── Given records

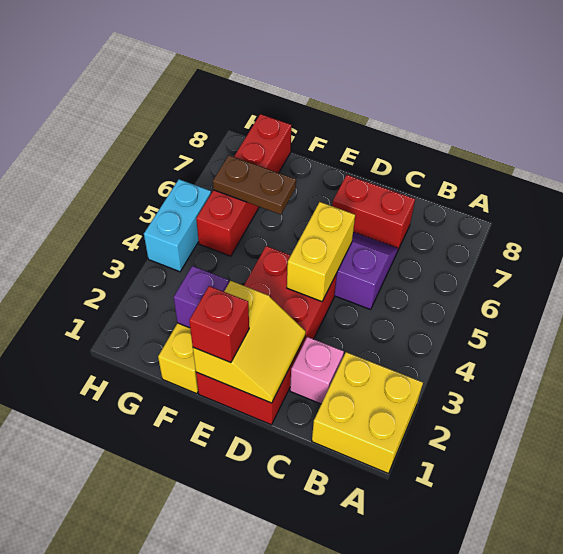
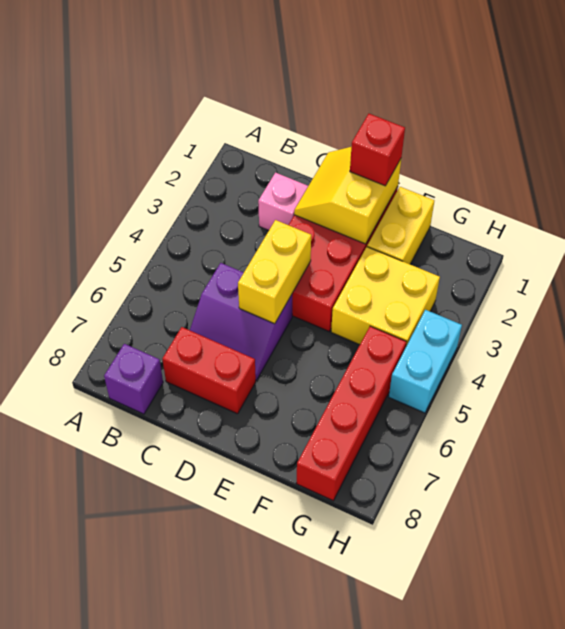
yellow 2x2 brick [312,352,423,473] -> yellow 2x2 brick moved to [331,247,440,346]
purple 1x1 brick [174,266,229,328] -> purple 1x1 brick moved to [104,344,163,414]
brown 1x2 plate [213,155,296,215] -> none

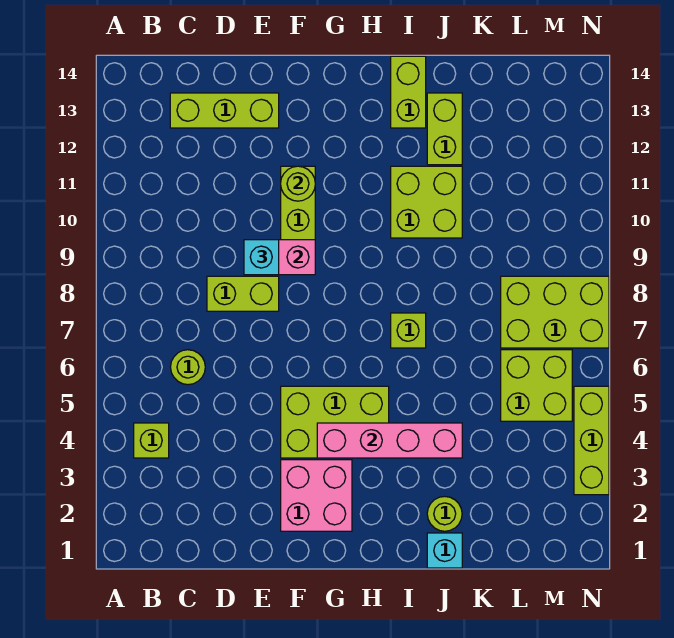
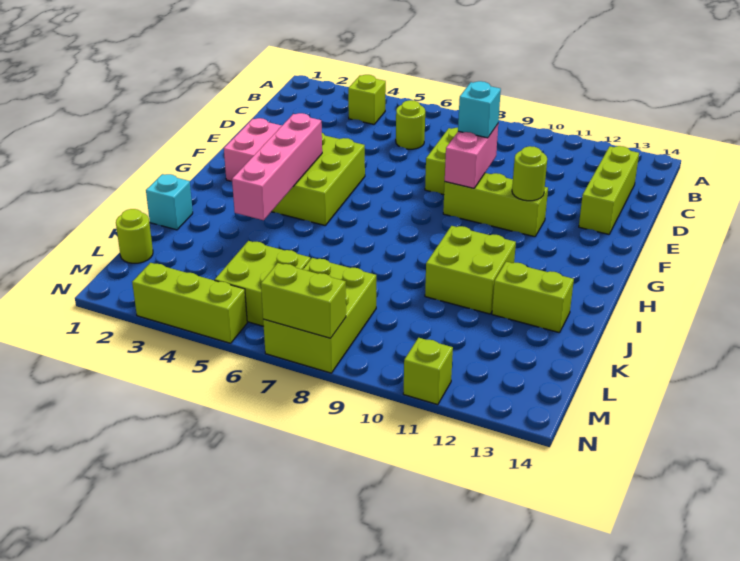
lime 1x1 brick [391,313,426,348] -> lime 1x1 brick moved to [403,338,453,405]
lime 1x2 brick [391,56,426,128] -> lime 1x2 brick moved to [261,263,346,338]
lime 1x1 round brick [427,496,462,531] -> lime 1x1 round brick moved to [116,209,153,263]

────

Set down word for word every line from the one containing "purple 1x1 brick [174,266,229,328]" through the last line of the records above, both ends included. Leave out the pictures.

(Response to this exercise)
purple 1x1 brick [174,266,229,328] -> purple 1x1 brick moved to [104,344,163,414]
brown 1x2 plate [213,155,296,215] -> none

lime 1x1 brick [391,313,426,348] -> lime 1x1 brick moved to [403,338,453,405]
lime 1x2 brick [391,56,426,128] -> lime 1x2 brick moved to [261,263,346,338]
lime 1x1 round brick [427,496,462,531] -> lime 1x1 round brick moved to [116,209,153,263]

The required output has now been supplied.